» **Task goal**
Lines from the one containing "green key [643,565,727,594]" through the last line of the data are to be repeated word for word, both ends included.

» **Data shown**

* * * * * * * * *

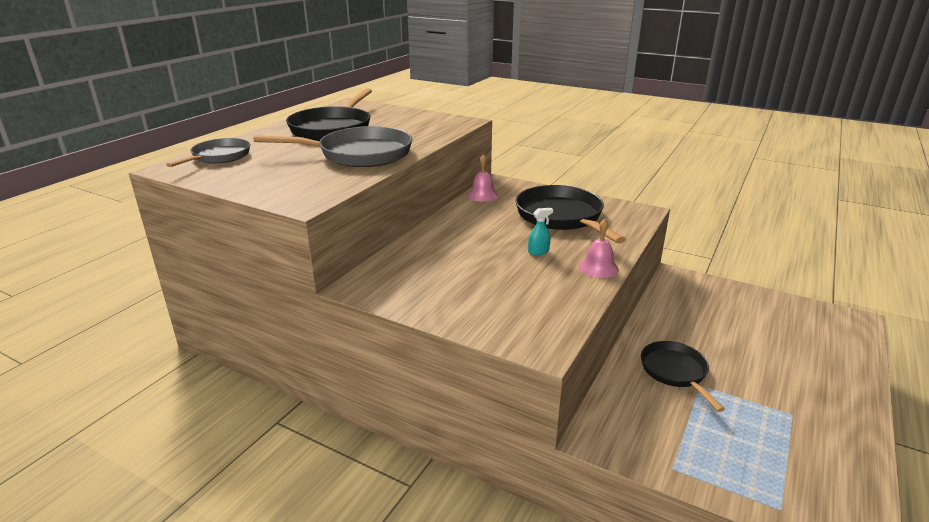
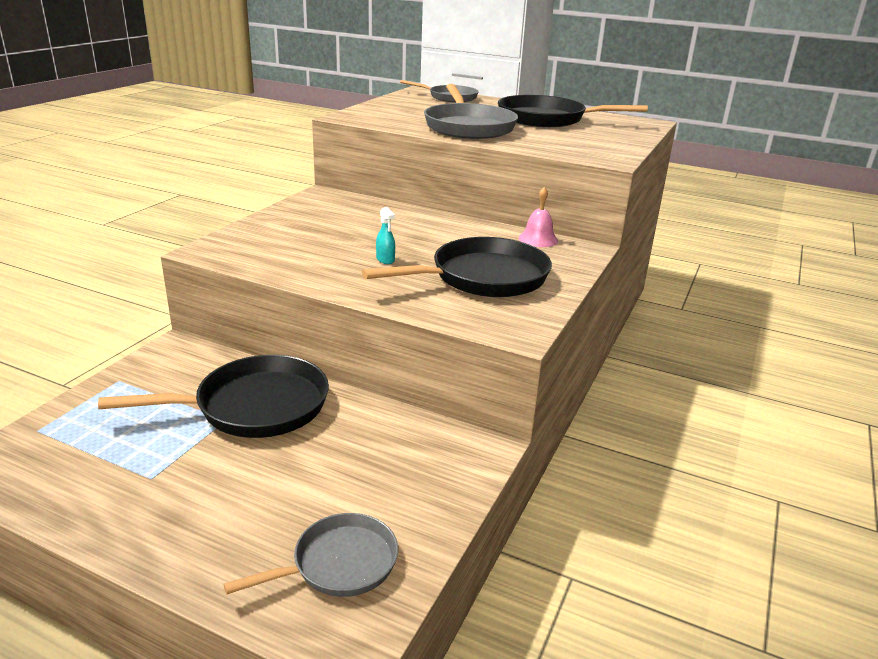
camera: 85 degrees right, 0 degrees up
pink bell [579,219,619,278] -> none
black pan [641,341,725,412] -> black pan [98,355,329,438], size x1.64
none -> grey pan [223,513,398,597]

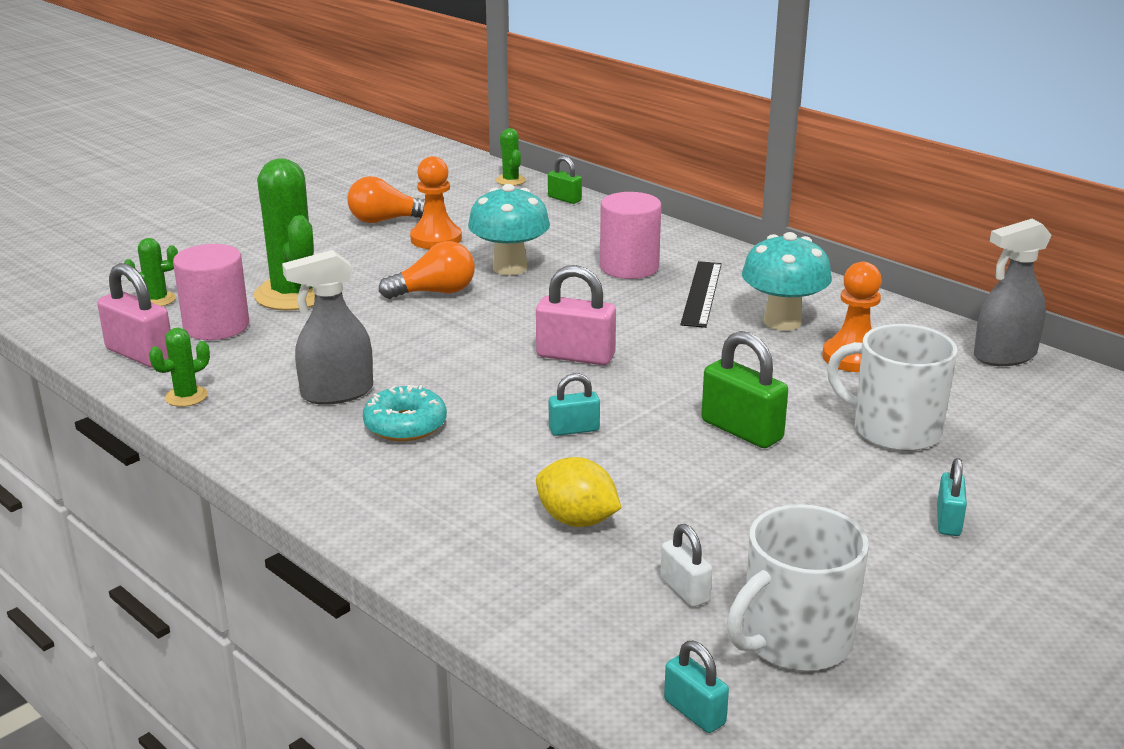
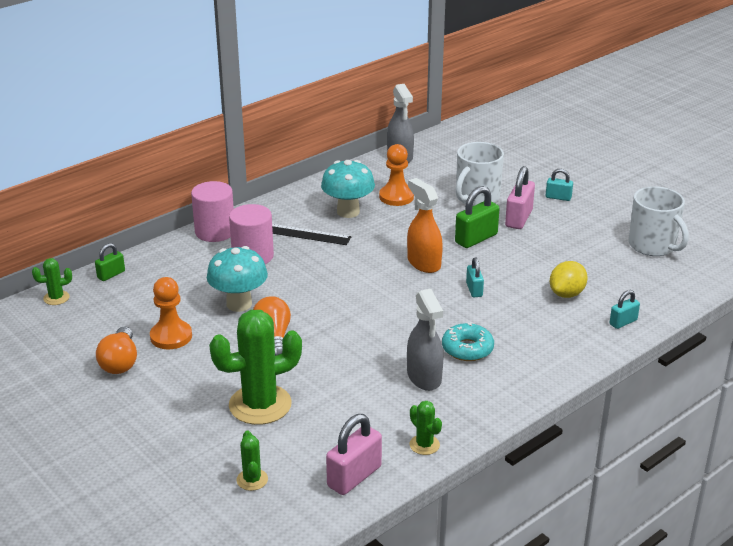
camera: 85 degrees left, 5 degrees up
pink cylinder [173,244,249,340] -> pink cylinder moved to [191,181,234,242]
pink padlock [536,265,616,365] -> pink padlock moved to [505,166,535,229]
white padlock [660,524,712,607] -> none
turquoise padlock [664,641,729,733] -> turquoise padlock moved to [609,290,640,329]
none -> orange spray bottle [407,178,443,273]

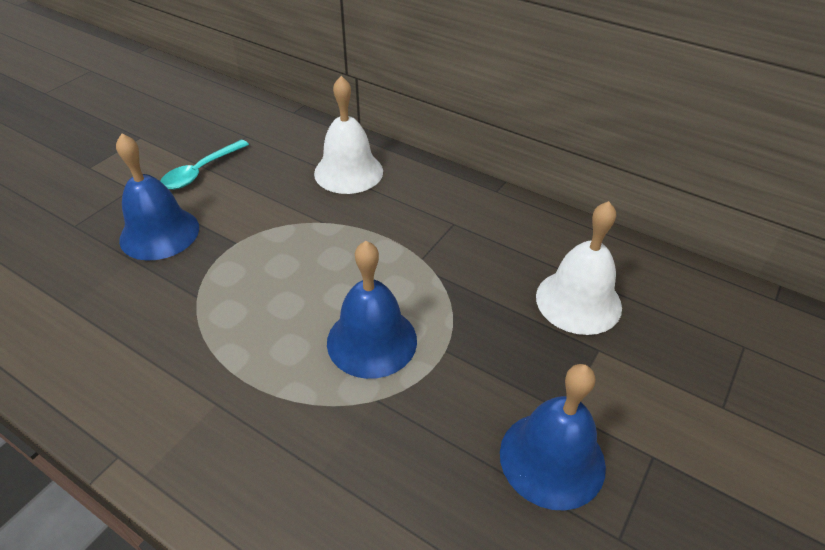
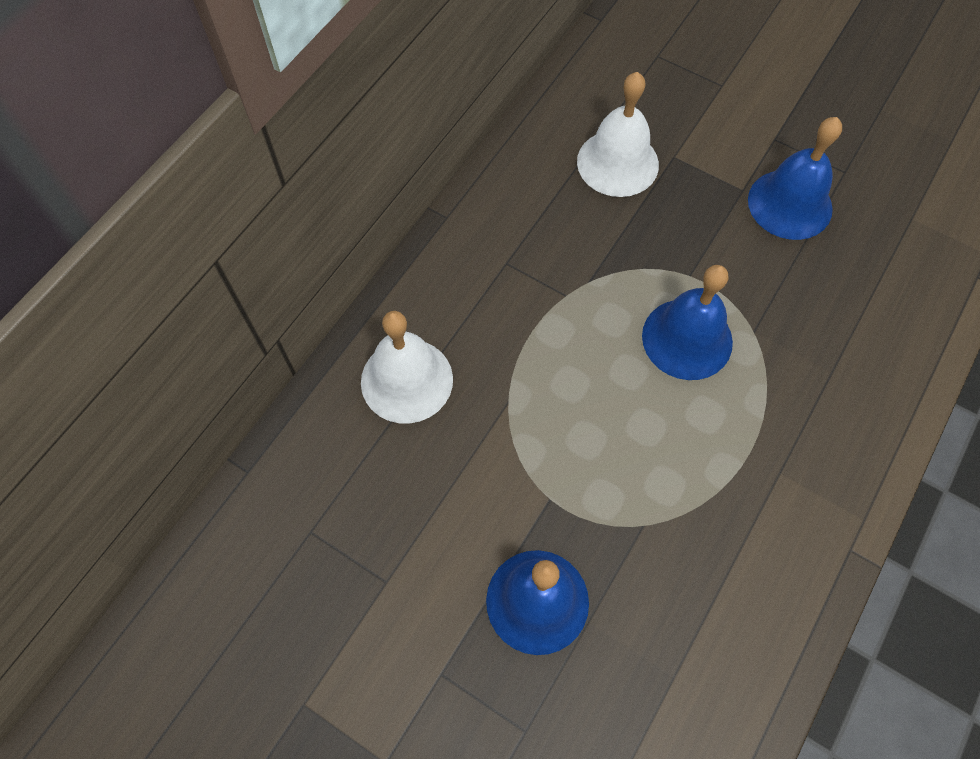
camera: 90 degrees left, 20 degrees up
turquoise spoon [160,140,249,190] -> none

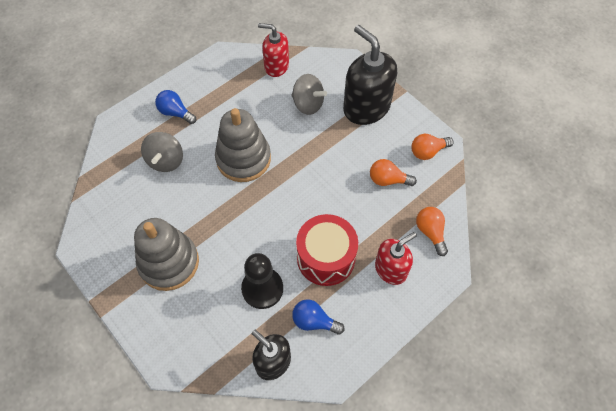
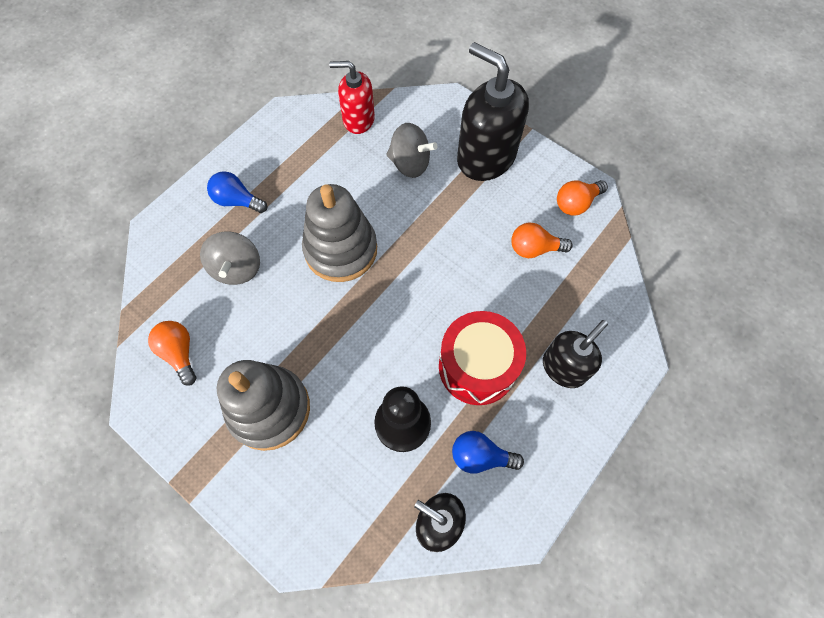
camera: 10 degrees left, 5 degrees up
red soap dispenser [375,232,417,285] -> black soap dispenser [543,320,608,388]
orange light bulb [416,207,448,256] -> orange light bulb moved to [148,321,196,386]

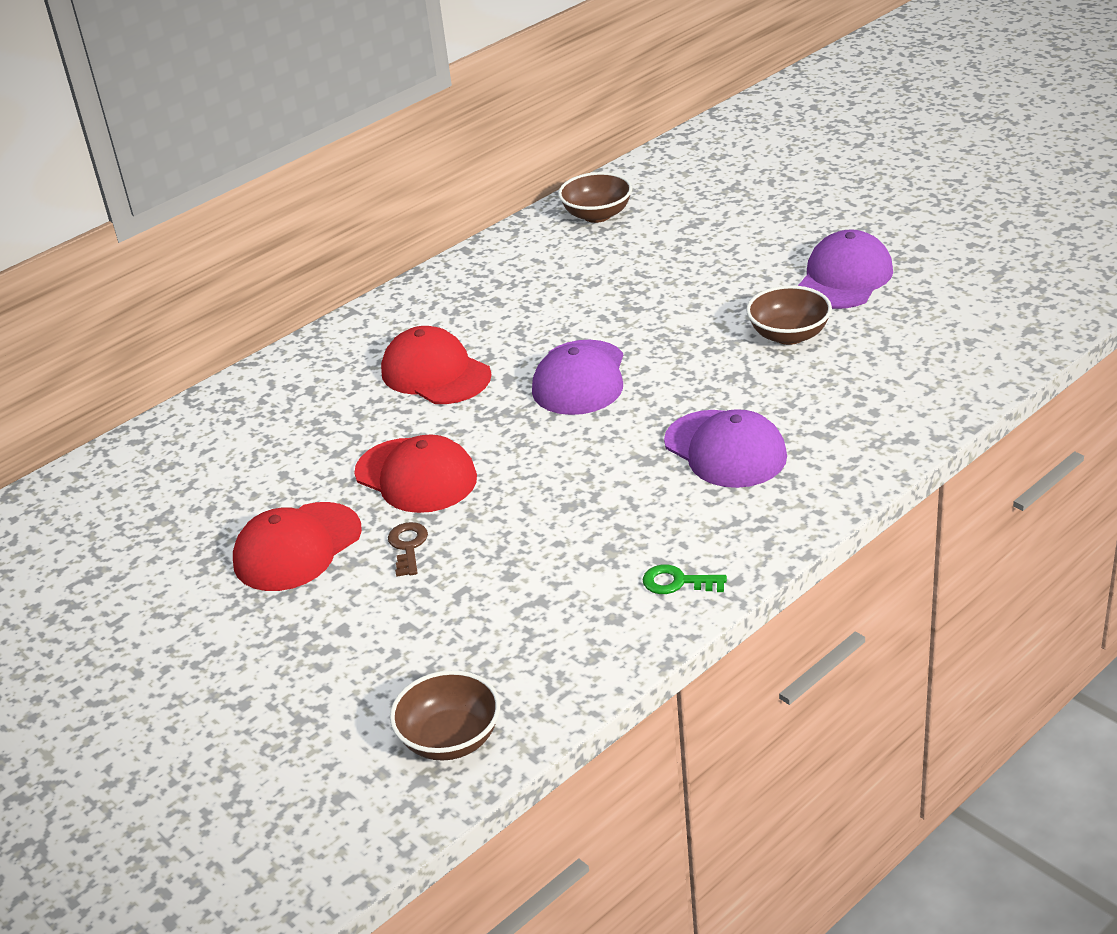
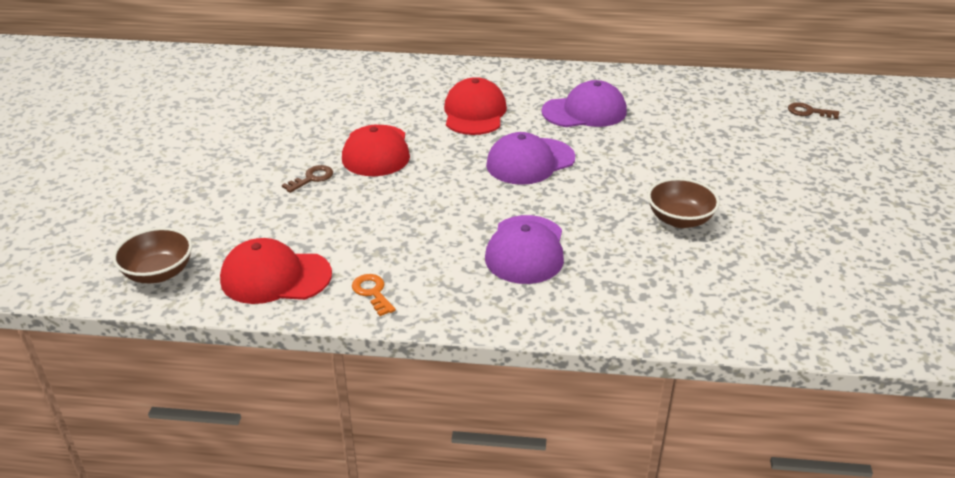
camera: 45 degrees right, 0 degrees up
red cap [233,502,362,591] -> red cap moved to [220,238,332,304]
brown bowl [558,172,632,223] -> none
green key [643,565,727,594] -> orange key [352,274,396,316]
purple cap [798,230,893,309] -> purple cap moved to [542,80,627,127]
none -> brown key [788,102,839,119]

* * * * * * * * *

» **Result of this task**
green key [643,565,727,594] -> orange key [352,274,396,316]
purple cap [798,230,893,309] -> purple cap moved to [542,80,627,127]
none -> brown key [788,102,839,119]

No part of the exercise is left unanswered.